> _Work request_: The complete listing goes into the output exactly, without its pictures.
Start of Dataset content
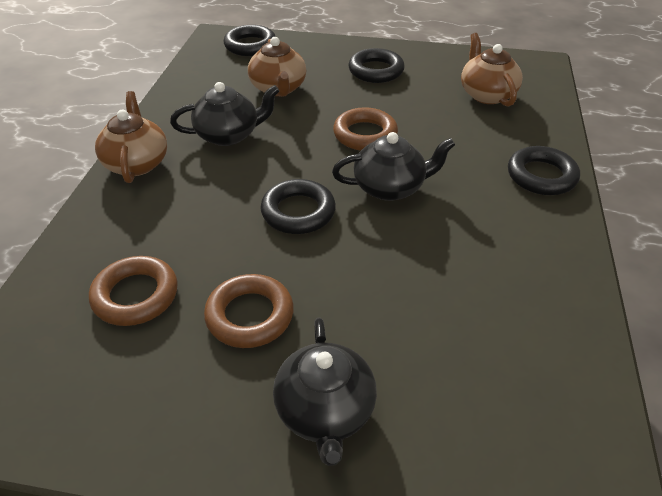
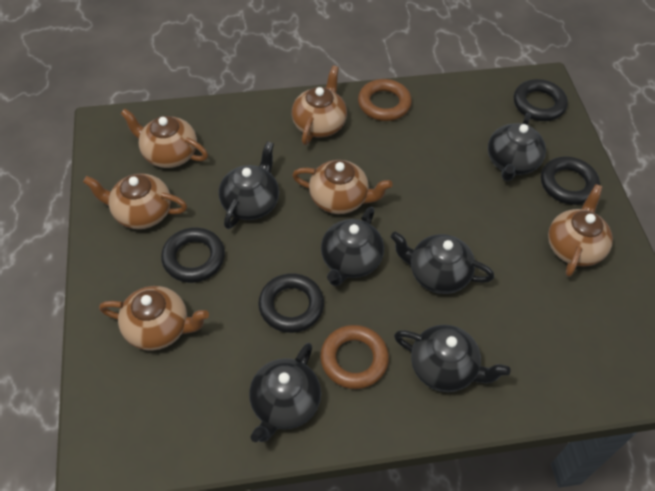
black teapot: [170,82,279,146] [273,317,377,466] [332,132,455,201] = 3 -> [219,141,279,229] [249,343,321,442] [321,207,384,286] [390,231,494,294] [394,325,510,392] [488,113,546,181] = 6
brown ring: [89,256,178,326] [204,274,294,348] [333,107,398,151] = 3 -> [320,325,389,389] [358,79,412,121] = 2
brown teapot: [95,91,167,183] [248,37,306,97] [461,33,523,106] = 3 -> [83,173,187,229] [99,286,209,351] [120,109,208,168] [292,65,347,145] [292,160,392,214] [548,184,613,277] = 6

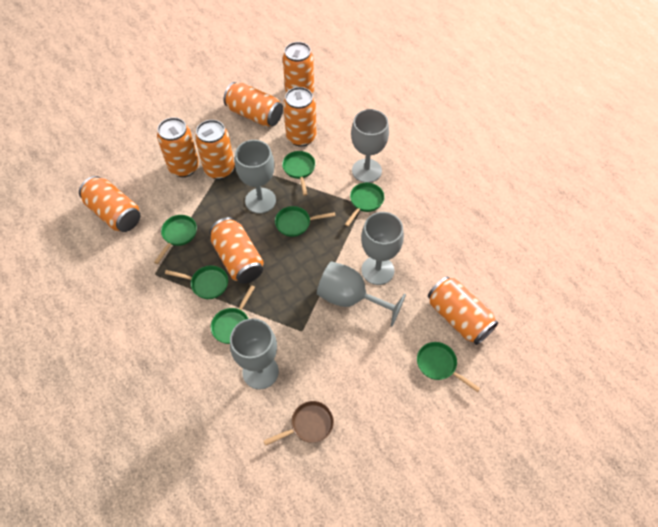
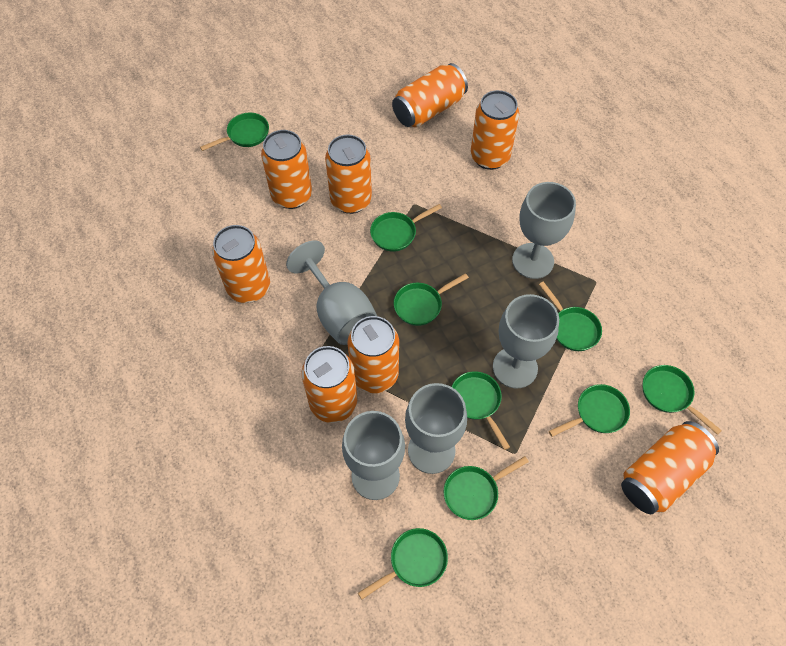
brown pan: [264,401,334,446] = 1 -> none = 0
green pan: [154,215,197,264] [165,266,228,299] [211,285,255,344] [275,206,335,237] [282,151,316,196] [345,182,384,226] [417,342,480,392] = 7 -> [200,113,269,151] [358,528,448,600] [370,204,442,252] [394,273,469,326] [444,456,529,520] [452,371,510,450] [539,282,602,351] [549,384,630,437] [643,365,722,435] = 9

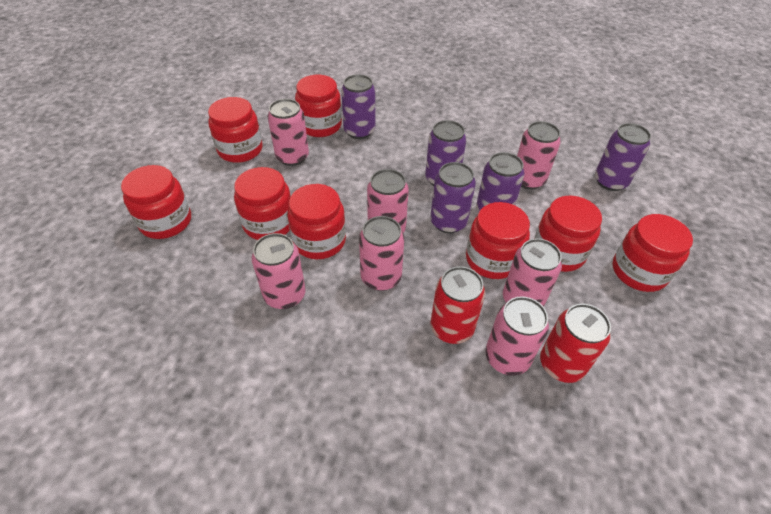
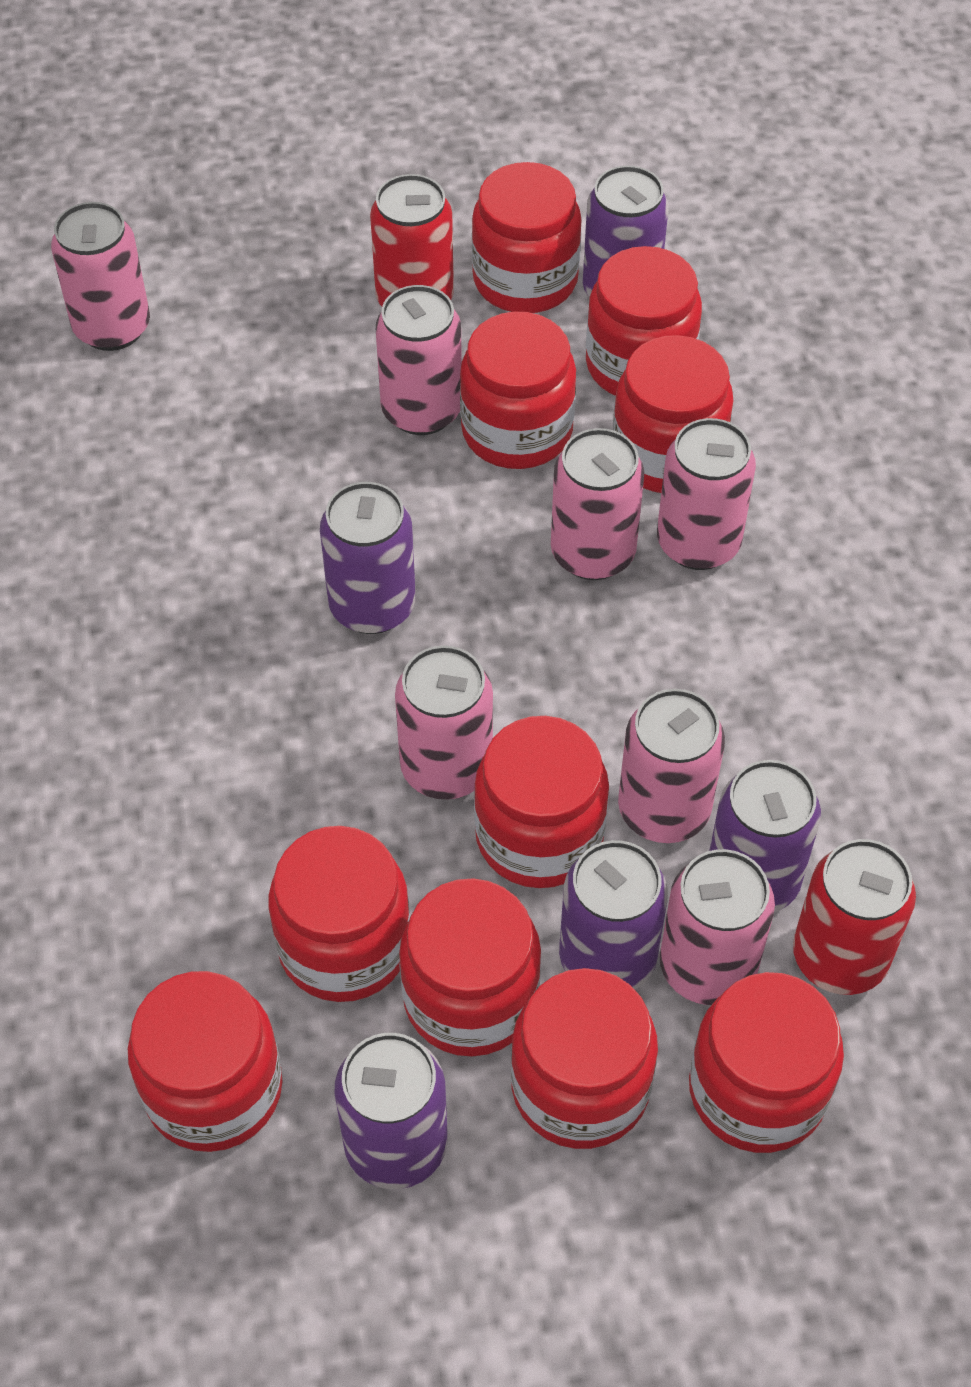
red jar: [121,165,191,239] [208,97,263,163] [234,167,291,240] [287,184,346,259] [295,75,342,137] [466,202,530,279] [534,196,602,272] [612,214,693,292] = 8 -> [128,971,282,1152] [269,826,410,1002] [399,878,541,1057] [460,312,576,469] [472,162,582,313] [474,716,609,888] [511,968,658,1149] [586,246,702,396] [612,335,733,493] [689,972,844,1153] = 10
End of Dataset content
> _Response to the exercise_:
black teapot: [170,82,279,146] [273,317,377,466] [332,132,455,201] = 3 -> [219,141,279,229] [249,343,321,442] [321,207,384,286] [390,231,494,294] [394,325,510,392] [488,113,546,181] = 6
brown ring: [89,256,178,326] [204,274,294,348] [333,107,398,151] = 3 -> [320,325,389,389] [358,79,412,121] = 2
brown teapot: [95,91,167,183] [248,37,306,97] [461,33,523,106] = 3 -> [83,173,187,229] [99,286,209,351] [120,109,208,168] [292,65,347,145] [292,160,392,214] [548,184,613,277] = 6

brown pan: [264,401,334,446] = 1 -> none = 0
green pan: [154,215,197,264] [165,266,228,299] [211,285,255,344] [275,206,335,237] [282,151,316,196] [345,182,384,226] [417,342,480,392] = 7 -> [200,113,269,151] [358,528,448,600] [370,204,442,252] [394,273,469,326] [444,456,529,520] [452,371,510,450] [539,282,602,351] [549,384,630,437] [643,365,722,435] = 9

red jar: [121,165,191,239] [208,97,263,163] [234,167,291,240] [287,184,346,259] [295,75,342,137] [466,202,530,279] [534,196,602,272] [612,214,693,292] = 8 -> [128,971,282,1152] [269,826,410,1002] [399,878,541,1057] [460,312,576,469] [472,162,582,313] [474,716,609,888] [511,968,658,1149] [586,246,702,396] [612,335,733,493] [689,972,844,1153] = 10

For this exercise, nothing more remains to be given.